Data extracted from a collection:
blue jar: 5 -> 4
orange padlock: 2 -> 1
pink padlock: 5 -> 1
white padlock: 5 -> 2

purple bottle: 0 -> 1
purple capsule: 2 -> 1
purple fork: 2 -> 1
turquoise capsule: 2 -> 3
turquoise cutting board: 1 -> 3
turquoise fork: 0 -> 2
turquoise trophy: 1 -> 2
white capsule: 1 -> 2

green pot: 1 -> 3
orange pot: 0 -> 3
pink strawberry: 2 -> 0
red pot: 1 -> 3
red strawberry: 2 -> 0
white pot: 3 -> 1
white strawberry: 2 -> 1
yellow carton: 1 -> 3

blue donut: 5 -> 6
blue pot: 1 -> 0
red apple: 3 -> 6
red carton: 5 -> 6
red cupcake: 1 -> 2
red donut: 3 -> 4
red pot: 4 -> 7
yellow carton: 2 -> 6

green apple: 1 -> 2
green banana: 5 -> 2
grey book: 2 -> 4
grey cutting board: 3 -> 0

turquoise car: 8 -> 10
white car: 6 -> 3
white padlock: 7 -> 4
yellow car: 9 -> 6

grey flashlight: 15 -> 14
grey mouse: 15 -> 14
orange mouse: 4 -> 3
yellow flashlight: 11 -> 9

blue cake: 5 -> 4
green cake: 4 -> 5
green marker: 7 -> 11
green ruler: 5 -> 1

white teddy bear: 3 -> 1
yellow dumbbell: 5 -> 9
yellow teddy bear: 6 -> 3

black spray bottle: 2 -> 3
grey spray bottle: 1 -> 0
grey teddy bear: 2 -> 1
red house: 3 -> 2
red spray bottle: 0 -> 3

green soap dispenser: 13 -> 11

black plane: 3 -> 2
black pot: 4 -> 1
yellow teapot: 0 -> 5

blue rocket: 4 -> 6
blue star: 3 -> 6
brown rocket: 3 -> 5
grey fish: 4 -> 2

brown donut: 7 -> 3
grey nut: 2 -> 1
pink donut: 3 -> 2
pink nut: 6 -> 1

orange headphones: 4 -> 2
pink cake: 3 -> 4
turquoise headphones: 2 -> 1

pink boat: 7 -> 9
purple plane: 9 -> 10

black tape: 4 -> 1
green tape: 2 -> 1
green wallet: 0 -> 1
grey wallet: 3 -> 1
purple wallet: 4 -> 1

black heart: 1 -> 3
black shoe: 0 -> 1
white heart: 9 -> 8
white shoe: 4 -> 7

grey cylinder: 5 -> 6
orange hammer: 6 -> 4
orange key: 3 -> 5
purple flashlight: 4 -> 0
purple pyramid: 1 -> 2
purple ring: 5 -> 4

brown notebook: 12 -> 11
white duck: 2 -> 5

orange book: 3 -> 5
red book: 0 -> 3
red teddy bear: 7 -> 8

Problem to solve:
Reproduce all data above, unchanged.

Task result:
blue jar: 5 -> 4
orange padlock: 2 -> 1
pink padlock: 5 -> 1
white padlock: 5 -> 2

purple bottle: 0 -> 1
purple capsule: 2 -> 1
purple fork: 2 -> 1
turquoise capsule: 2 -> 3
turquoise cutting board: 1 -> 3
turquoise fork: 0 -> 2
turquoise trophy: 1 -> 2
white capsule: 1 -> 2

green pot: 1 -> 3
orange pot: 0 -> 3
pink strawberry: 2 -> 0
red pot: 1 -> 3
red strawberry: 2 -> 0
white pot: 3 -> 1
white strawberry: 2 -> 1
yellow carton: 1 -> 3

blue donut: 5 -> 6
blue pot: 1 -> 0
red apple: 3 -> 6
red carton: 5 -> 6
red cupcake: 1 -> 2
red donut: 3 -> 4
red pot: 4 -> 7
yellow carton: 2 -> 6

green apple: 1 -> 2
green banana: 5 -> 2
grey book: 2 -> 4
grey cutting board: 3 -> 0

turquoise car: 8 -> 10
white car: 6 -> 3
white padlock: 7 -> 4
yellow car: 9 -> 6

grey flashlight: 15 -> 14
grey mouse: 15 -> 14
orange mouse: 4 -> 3
yellow flashlight: 11 -> 9

blue cake: 5 -> 4
green cake: 4 -> 5
green marker: 7 -> 11
green ruler: 5 -> 1

white teddy bear: 3 -> 1
yellow dumbbell: 5 -> 9
yellow teddy bear: 6 -> 3

black spray bottle: 2 -> 3
grey spray bottle: 1 -> 0
grey teddy bear: 2 -> 1
red house: 3 -> 2
red spray bottle: 0 -> 3

green soap dispenser: 13 -> 11

black plane: 3 -> 2
black pot: 4 -> 1
yellow teapot: 0 -> 5

blue rocket: 4 -> 6
blue star: 3 -> 6
brown rocket: 3 -> 5
grey fish: 4 -> 2

brown donut: 7 -> 3
grey nut: 2 -> 1
pink donut: 3 -> 2
pink nut: 6 -> 1

orange headphones: 4 -> 2
pink cake: 3 -> 4
turquoise headphones: 2 -> 1

pink boat: 7 -> 9
purple plane: 9 -> 10

black tape: 4 -> 1
green tape: 2 -> 1
green wallet: 0 -> 1
grey wallet: 3 -> 1
purple wallet: 4 -> 1

black heart: 1 -> 3
black shoe: 0 -> 1
white heart: 9 -> 8
white shoe: 4 -> 7

grey cylinder: 5 -> 6
orange hammer: 6 -> 4
orange key: 3 -> 5
purple flashlight: 4 -> 0
purple pyramid: 1 -> 2
purple ring: 5 -> 4

brown notebook: 12 -> 11
white duck: 2 -> 5

orange book: 3 -> 5
red book: 0 -> 3
red teddy bear: 7 -> 8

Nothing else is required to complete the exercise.